#### [The task]
Your output should repeat the entries below exactly. It should contain no images.

#### [Supplied records]
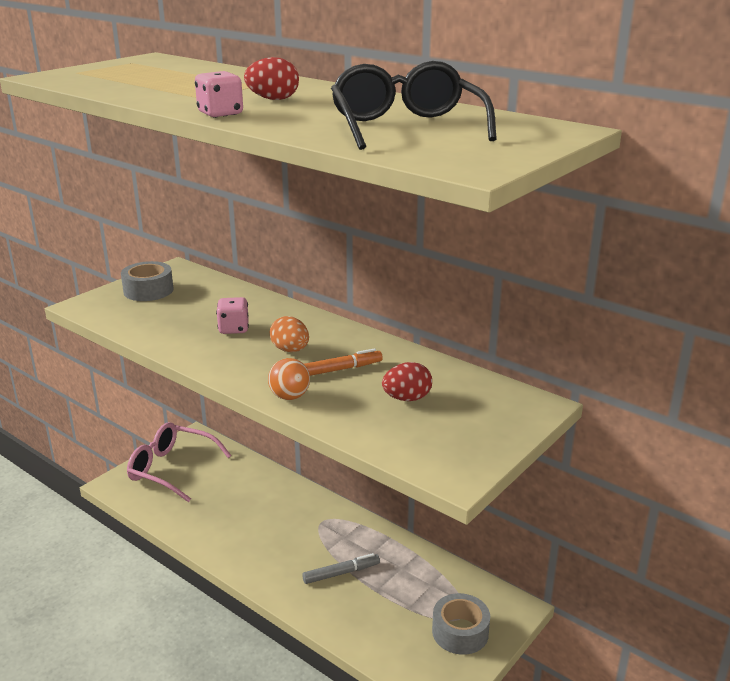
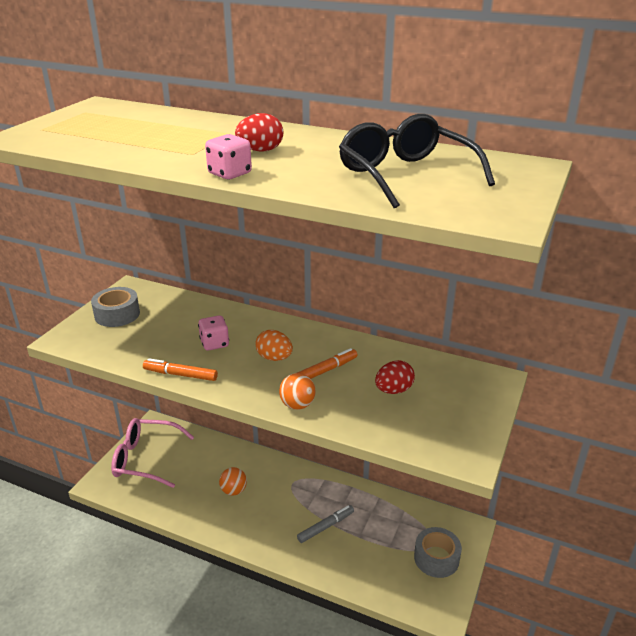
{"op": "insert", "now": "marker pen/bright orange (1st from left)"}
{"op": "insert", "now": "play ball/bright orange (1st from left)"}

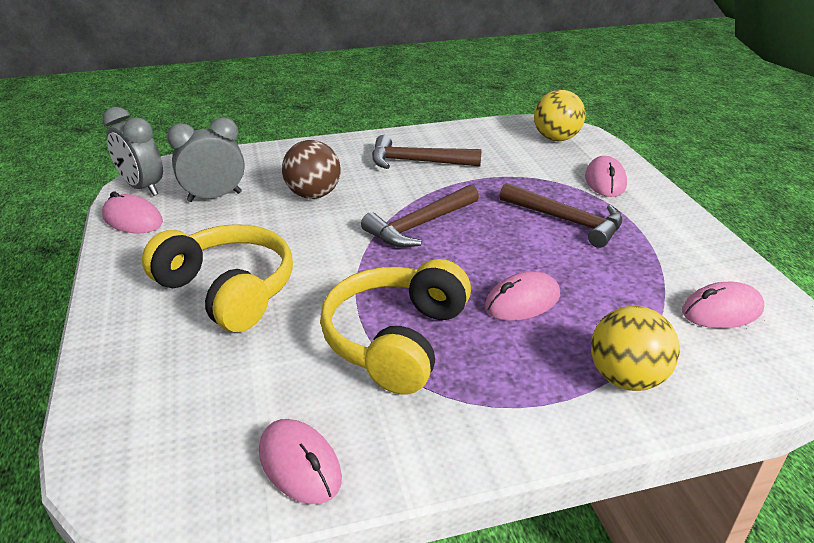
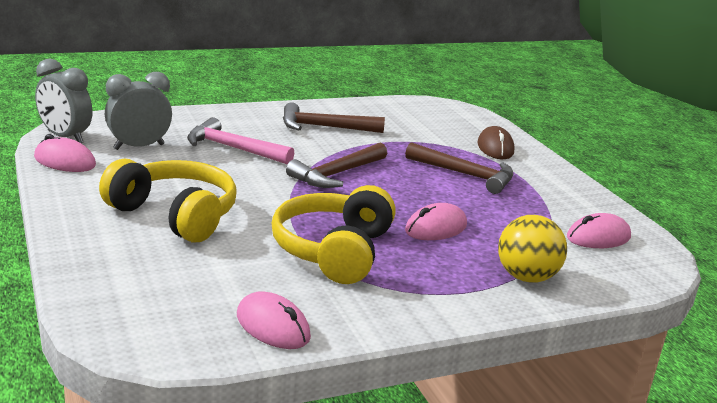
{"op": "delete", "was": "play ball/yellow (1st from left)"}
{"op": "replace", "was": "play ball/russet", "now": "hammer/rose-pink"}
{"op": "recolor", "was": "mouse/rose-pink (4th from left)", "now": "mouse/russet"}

#### [Response below]
{"op": "insert", "now": "marker pen/bright orange (1st from left)"}
{"op": "insert", "now": "play ball/bright orange (1st from left)"}

{"op": "delete", "was": "play ball/yellow (1st from left)"}
{"op": "replace", "was": "play ball/russet", "now": "hammer/rose-pink"}
{"op": "recolor", "was": "mouse/rose-pink (4th from left)", "now": "mouse/russet"}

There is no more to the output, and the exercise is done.